[[ Extracted data open ]]

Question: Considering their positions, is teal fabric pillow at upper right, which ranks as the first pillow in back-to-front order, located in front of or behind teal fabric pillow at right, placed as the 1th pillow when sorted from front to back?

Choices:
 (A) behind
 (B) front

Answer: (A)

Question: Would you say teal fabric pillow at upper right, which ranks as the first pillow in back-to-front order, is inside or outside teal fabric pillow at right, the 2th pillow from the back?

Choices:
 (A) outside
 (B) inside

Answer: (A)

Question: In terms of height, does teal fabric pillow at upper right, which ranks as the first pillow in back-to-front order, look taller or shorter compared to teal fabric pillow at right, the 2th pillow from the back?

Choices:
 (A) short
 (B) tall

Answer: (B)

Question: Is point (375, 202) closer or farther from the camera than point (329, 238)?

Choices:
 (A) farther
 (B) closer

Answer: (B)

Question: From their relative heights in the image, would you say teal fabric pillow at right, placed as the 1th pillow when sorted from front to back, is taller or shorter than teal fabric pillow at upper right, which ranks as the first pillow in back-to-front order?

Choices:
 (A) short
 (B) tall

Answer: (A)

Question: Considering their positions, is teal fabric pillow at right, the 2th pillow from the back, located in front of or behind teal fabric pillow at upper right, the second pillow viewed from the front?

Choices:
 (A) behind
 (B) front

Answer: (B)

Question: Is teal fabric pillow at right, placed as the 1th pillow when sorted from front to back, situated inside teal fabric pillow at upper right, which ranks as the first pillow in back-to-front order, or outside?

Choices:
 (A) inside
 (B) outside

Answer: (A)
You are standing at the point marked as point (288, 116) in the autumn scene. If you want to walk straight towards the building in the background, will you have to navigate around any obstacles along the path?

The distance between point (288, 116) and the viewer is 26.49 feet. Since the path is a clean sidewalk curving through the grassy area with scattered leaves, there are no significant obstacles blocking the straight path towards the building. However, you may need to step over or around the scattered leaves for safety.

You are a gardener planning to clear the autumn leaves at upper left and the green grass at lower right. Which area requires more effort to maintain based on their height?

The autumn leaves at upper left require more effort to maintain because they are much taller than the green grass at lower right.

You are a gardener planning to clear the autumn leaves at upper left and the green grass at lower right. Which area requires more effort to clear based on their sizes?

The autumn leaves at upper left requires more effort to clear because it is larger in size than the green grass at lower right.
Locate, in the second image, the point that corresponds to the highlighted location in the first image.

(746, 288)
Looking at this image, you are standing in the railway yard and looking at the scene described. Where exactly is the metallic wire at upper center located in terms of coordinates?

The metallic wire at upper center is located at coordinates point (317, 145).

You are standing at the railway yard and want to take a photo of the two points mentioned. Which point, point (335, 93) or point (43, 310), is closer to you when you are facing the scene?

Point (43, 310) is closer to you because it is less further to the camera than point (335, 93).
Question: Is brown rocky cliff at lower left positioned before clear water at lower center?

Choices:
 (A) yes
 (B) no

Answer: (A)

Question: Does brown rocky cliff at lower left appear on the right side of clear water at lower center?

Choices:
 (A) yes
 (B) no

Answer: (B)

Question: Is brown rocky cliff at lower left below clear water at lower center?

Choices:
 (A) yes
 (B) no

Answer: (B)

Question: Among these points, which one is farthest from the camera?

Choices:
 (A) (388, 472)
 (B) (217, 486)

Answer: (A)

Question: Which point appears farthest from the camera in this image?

[[ Extracted data closed ]]

Task goal:
Copy the material above word for word, with every line in its original order.

Response below:
Question: Considering their positions, is teal fabric pillow at upper right, which ranks as the first pillow in back-to-front order, located in front of or behind teal fabric pillow at right, placed as the 1th pillow when sorted from front to back?

Choices:
 (A) behind
 (B) front

Answer: (A)

Question: Would you say teal fabric pillow at upper right, which ranks as the first pillow in back-to-front order, is inside or outside teal fabric pillow at right, the 2th pillow from the back?

Choices:
 (A) outside
 (B) inside

Answer: (A)

Question: In terms of height, does teal fabric pillow at upper right, which ranks as the first pillow in back-to-front order, look taller or shorter compared to teal fabric pillow at right, the 2th pillow from the back?

Choices:
 (A) short
 (B) tall

Answer: (B)

Question: Is point (375, 202) closer or farther from the camera than point (329, 238)?

Choices:
 (A) farther
 (B) closer

Answer: (B)

Question: From their relative heights in the image, would you say teal fabric pillow at right, placed as the 1th pillow when sorted from front to back, is taller or shorter than teal fabric pillow at upper right, which ranks as the first pillow in back-to-front order?

Choices:
 (A) short
 (B) tall

Answer: (A)

Question: Considering their positions, is teal fabric pillow at right, the 2th pillow from the back, located in front of or behind teal fabric pillow at upper right, the second pillow viewed from the front?

Choices:
 (A) behind
 (B) front

Answer: (B)

Question: Is teal fabric pillow at right, placed as the 1th pillow when sorted from front to back, situated inside teal fabric pillow at upper right, which ranks as the first pillow in back-to-front order, or outside?

Choices:
 (A) inside
 (B) outside

Answer: (A)
You are standing at the point marked as point (288, 116) in the autumn scene. If you want to walk straight towards the building in the background, will you have to navigate around any obstacles along the path?

The distance between point (288, 116) and the viewer is 26.49 feet. Since the path is a clean sidewalk curving through the grassy area with scattered leaves, there are no significant obstacles blocking the straight path towards the building. However, you may need to step over or around the scattered leaves for safety.

You are a gardener planning to clear the autumn leaves at upper left and the green grass at lower right. Which area requires more effort to maintain based on their height?

The autumn leaves at upper left require more effort to maintain because they are much taller than the green grass at lower right.

You are a gardener planning to clear the autumn leaves at upper left and the green grass at lower right. Which area requires more effort to clear based on their sizes?

The autumn leaves at upper left requires more effort to clear because it is larger in size than the green grass at lower right.
Locate, in the second image, the point that corresponds to the highlighted location in the first image.

(746, 288)
Looking at this image, you are standing in the railway yard and looking at the scene described. Where exactly is the metallic wire at upper center located in terms of coordinates?

The metallic wire at upper center is located at coordinates point (317, 145).

You are standing at the railway yard and want to take a photo of the two points mentioned. Which point, point (335, 93) or point (43, 310), is closer to you when you are facing the scene?

Point (43, 310) is closer to you because it is less further to the camera than point (335, 93).
Question: Is brown rocky cliff at lower left positioned before clear water at lower center?

Choices:
 (A) yes
 (B) no

Answer: (A)

Question: Does brown rocky cliff at lower left appear on the right side of clear water at lower center?

Choices:
 (A) yes
 (B) no

Answer: (B)

Question: Is brown rocky cliff at lower left below clear water at lower center?

Choices:
 (A) yes
 (B) no

Answer: (B)

Question: Among these points, which one is farthest from the camera?

Choices:
 (A) (388, 472)
 (B) (217, 486)

Answer: (A)

Question: Which point appears farthest from the camera in this image?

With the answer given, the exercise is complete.